» Work required:
Using the entries below, write out the line with "C204: 470nF (0V, VBAT) -> 2.2uF (0V, VBAT)", the line with "Q105: none ->", and every line in between, exactly as each is written.

(Content revision data)
⁂
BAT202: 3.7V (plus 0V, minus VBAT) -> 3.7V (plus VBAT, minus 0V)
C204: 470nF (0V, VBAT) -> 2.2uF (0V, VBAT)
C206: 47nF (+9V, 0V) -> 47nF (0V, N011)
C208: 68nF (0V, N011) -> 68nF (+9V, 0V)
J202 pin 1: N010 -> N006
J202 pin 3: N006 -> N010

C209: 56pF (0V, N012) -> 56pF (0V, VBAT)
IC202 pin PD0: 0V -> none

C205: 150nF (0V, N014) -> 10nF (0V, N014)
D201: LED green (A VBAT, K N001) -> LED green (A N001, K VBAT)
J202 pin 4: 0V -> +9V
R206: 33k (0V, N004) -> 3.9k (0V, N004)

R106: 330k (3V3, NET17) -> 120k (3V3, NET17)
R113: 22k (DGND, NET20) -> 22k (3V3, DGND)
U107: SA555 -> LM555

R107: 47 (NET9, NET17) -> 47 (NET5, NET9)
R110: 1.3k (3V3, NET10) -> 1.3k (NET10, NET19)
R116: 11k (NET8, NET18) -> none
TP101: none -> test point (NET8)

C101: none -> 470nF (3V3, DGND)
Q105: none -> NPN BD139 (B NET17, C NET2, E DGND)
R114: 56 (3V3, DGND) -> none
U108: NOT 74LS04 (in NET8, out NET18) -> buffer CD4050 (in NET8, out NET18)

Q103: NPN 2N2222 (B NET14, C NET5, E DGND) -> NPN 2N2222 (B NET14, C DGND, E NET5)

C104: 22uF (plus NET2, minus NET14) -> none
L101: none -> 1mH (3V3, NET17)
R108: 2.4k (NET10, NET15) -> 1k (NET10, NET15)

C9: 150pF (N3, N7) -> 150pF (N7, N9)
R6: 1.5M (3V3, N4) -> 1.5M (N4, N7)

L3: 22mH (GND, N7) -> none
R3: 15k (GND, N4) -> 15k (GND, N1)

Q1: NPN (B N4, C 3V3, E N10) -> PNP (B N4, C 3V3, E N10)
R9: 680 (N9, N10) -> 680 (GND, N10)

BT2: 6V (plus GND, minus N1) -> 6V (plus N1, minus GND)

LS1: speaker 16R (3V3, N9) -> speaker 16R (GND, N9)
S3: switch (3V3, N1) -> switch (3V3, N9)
⁂
» Output for this exercise:
C204: 470nF (0V, VBAT) -> 2.2uF (0V, VBAT)
C206: 47nF (+9V, 0V) -> 47nF (0V, N011)
C208: 68nF (0V, N011) -> 68nF (+9V, 0V)
J202 pin 1: N010 -> N006
J202 pin 3: N006 -> N010

C209: 56pF (0V, N012) -> 56pF (0V, VBAT)
IC202 pin PD0: 0V -> none

C205: 150nF (0V, N014) -> 10nF (0V, N014)
D201: LED green (A VBAT, K N001) -> LED green (A N001, K VBAT)
J202 pin 4: 0V -> +9V
R206: 33k (0V, N004) -> 3.9k (0V, N004)

R106: 330k (3V3, NET17) -> 120k (3V3, NET17)
R113: 22k (DGND, NET20) -> 22k (3V3, DGND)
U107: SA555 -> LM555

R107: 47 (NET9, NET17) -> 47 (NET5, NET9)
R110: 1.3k (3V3, NET10) -> 1.3k (NET10, NET19)
R116: 11k (NET8, NET18) -> none
TP101: none -> test point (NET8)

C101: none -> 470nF (3V3, DGND)
Q105: none -> NPN BD139 (B NET17, C NET2, E DGND)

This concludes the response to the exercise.